- **Data**:
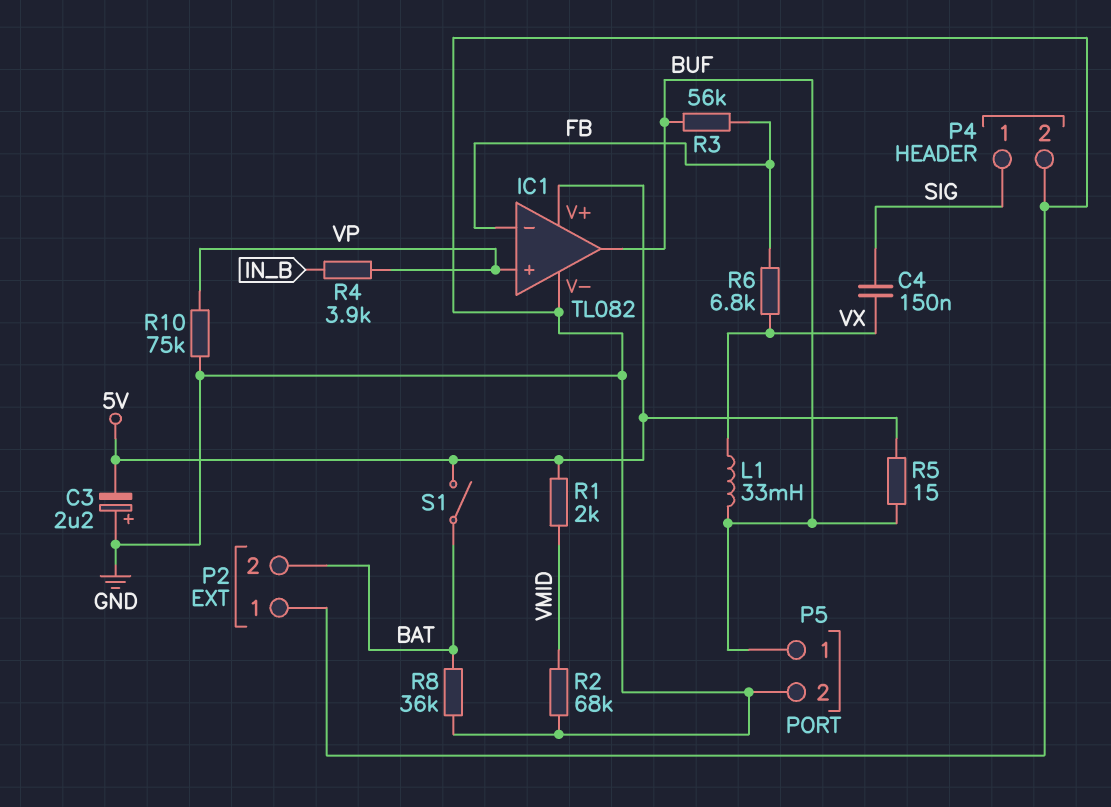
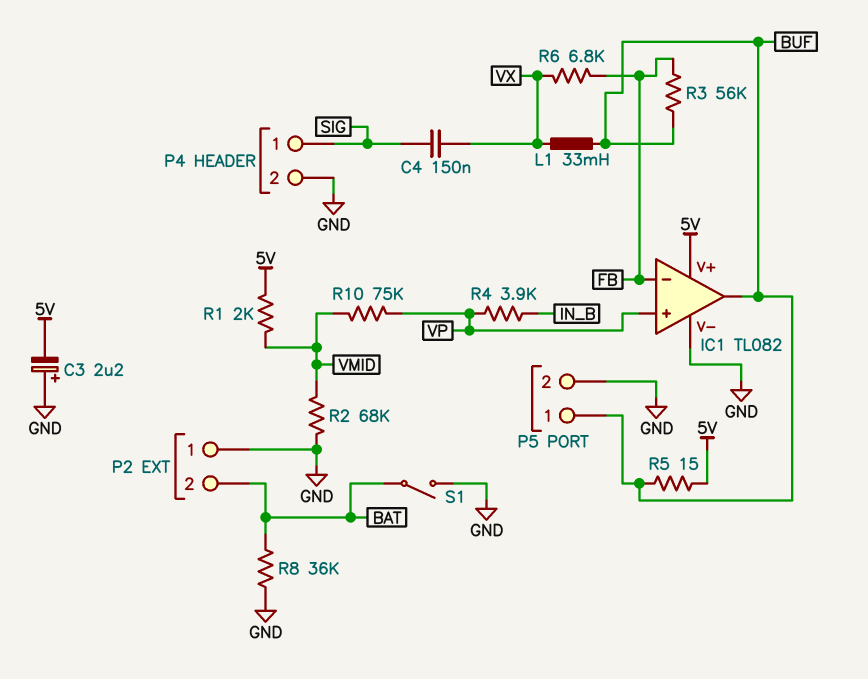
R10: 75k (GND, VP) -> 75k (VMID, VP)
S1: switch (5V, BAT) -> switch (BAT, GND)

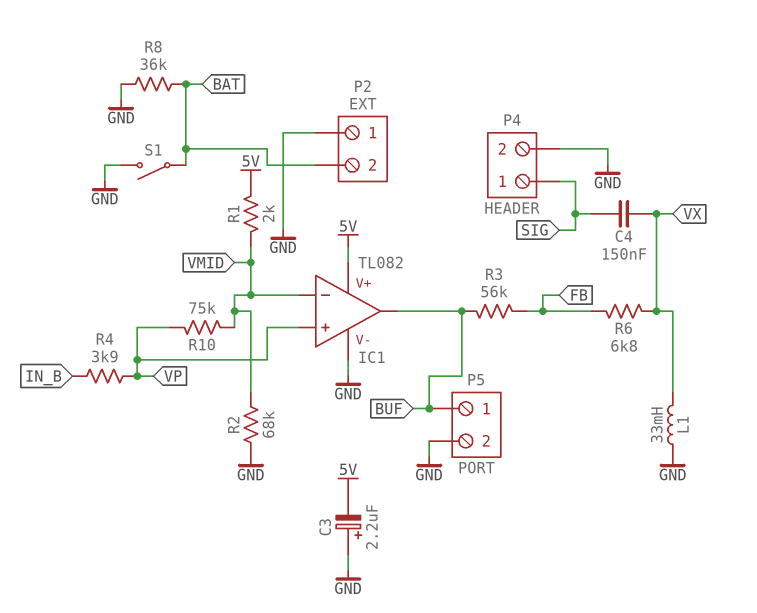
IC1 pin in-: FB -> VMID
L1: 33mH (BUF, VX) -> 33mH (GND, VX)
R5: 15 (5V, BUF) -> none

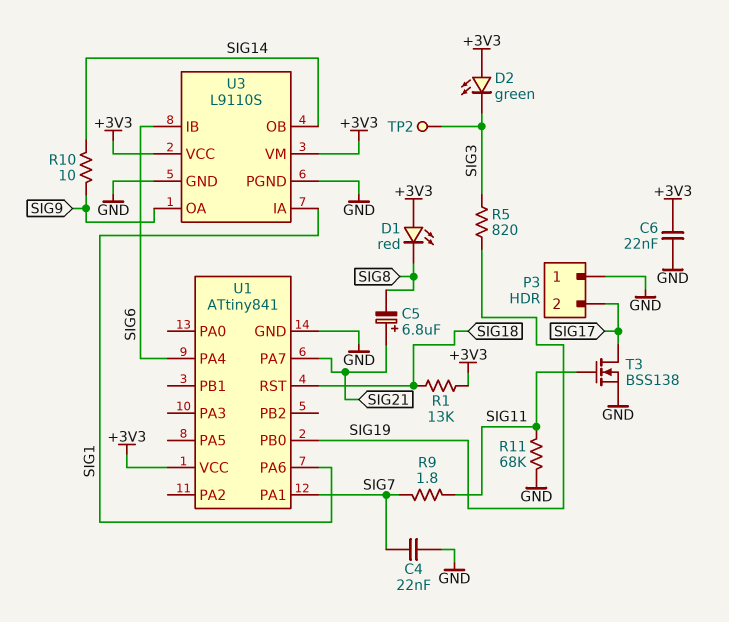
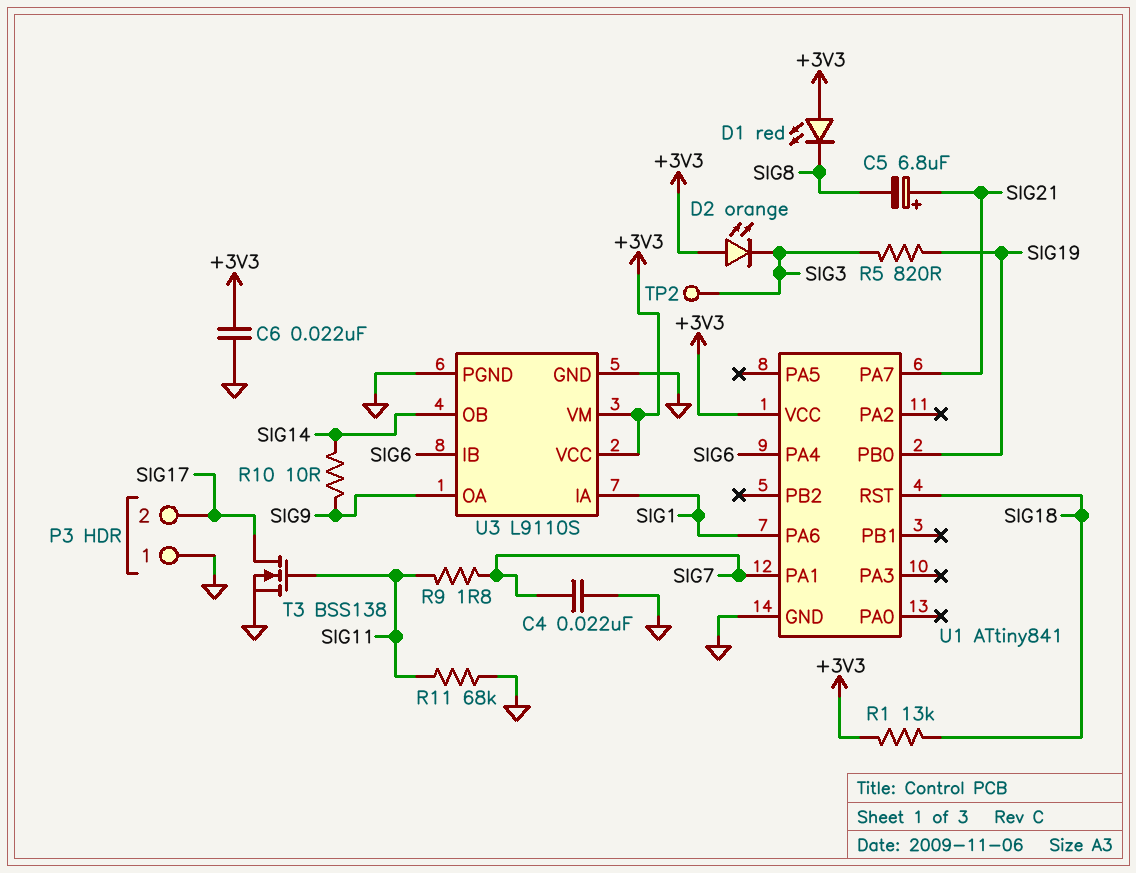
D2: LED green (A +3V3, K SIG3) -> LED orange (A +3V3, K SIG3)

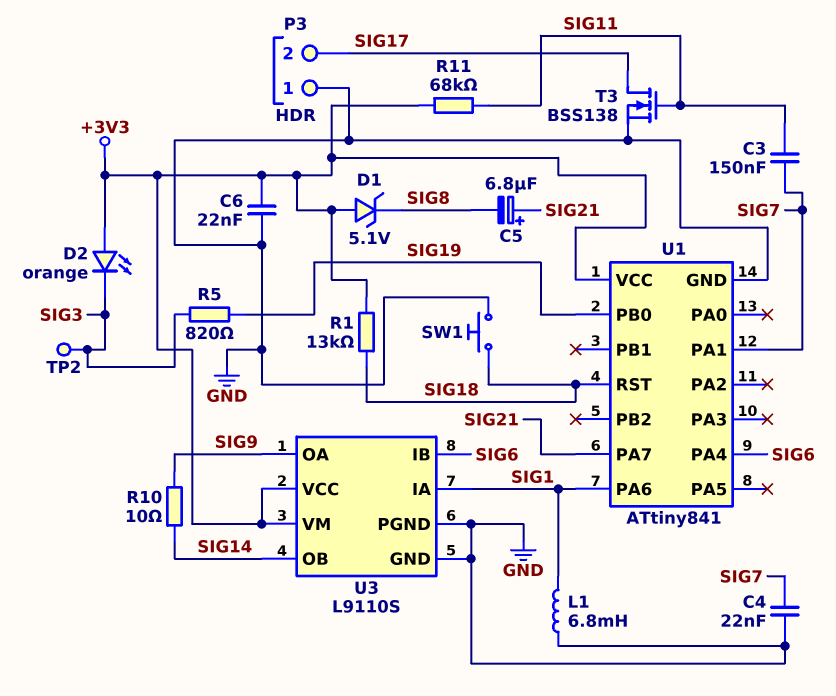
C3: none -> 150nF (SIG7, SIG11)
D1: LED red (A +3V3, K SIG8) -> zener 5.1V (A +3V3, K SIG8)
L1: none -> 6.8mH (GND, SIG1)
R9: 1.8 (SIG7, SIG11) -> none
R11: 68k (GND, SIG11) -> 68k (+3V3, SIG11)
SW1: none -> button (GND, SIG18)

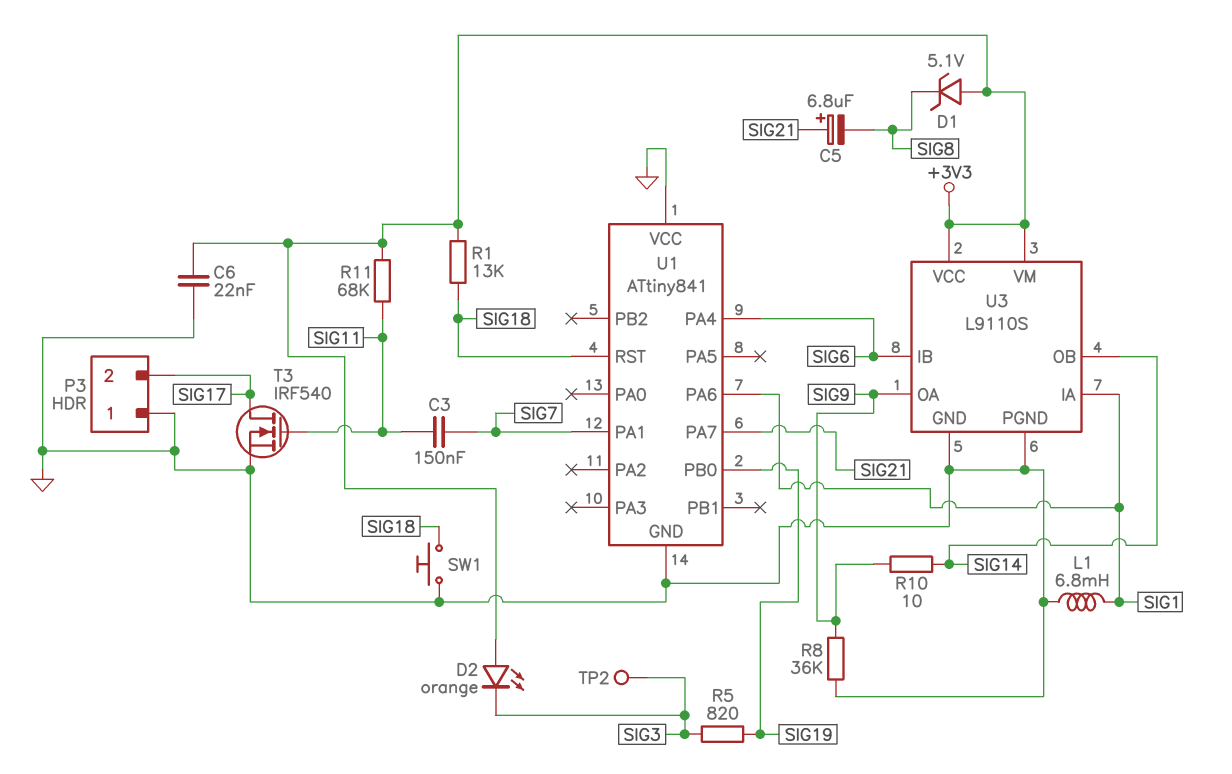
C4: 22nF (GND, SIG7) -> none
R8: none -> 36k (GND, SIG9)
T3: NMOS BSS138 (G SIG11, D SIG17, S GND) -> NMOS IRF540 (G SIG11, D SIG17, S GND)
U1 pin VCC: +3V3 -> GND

- **Required action**:
Your answer must be an exact copy of the records, without the pictures.

- **Final answer**:
R10: 75k (GND, VP) -> 75k (VMID, VP)
S1: switch (5V, BAT) -> switch (BAT, GND)

IC1 pin in-: FB -> VMID
L1: 33mH (BUF, VX) -> 33mH (GND, VX)
R5: 15 (5V, BUF) -> none

D2: LED green (A +3V3, K SIG3) -> LED orange (A +3V3, K SIG3)

C3: none -> 150nF (SIG7, SIG11)
D1: LED red (A +3V3, K SIG8) -> zener 5.1V (A +3V3, K SIG8)
L1: none -> 6.8mH (GND, SIG1)
R9: 1.8 (SIG7, SIG11) -> none
R11: 68k (GND, SIG11) -> 68k (+3V3, SIG11)
SW1: none -> button (GND, SIG18)

C4: 22nF (GND, SIG7) -> none
R8: none -> 36k (GND, SIG9)
T3: NMOS BSS138 (G SIG11, D SIG17, S GND) -> NMOS IRF540 (G SIG11, D SIG17, S GND)
U1 pin VCC: +3V3 -> GND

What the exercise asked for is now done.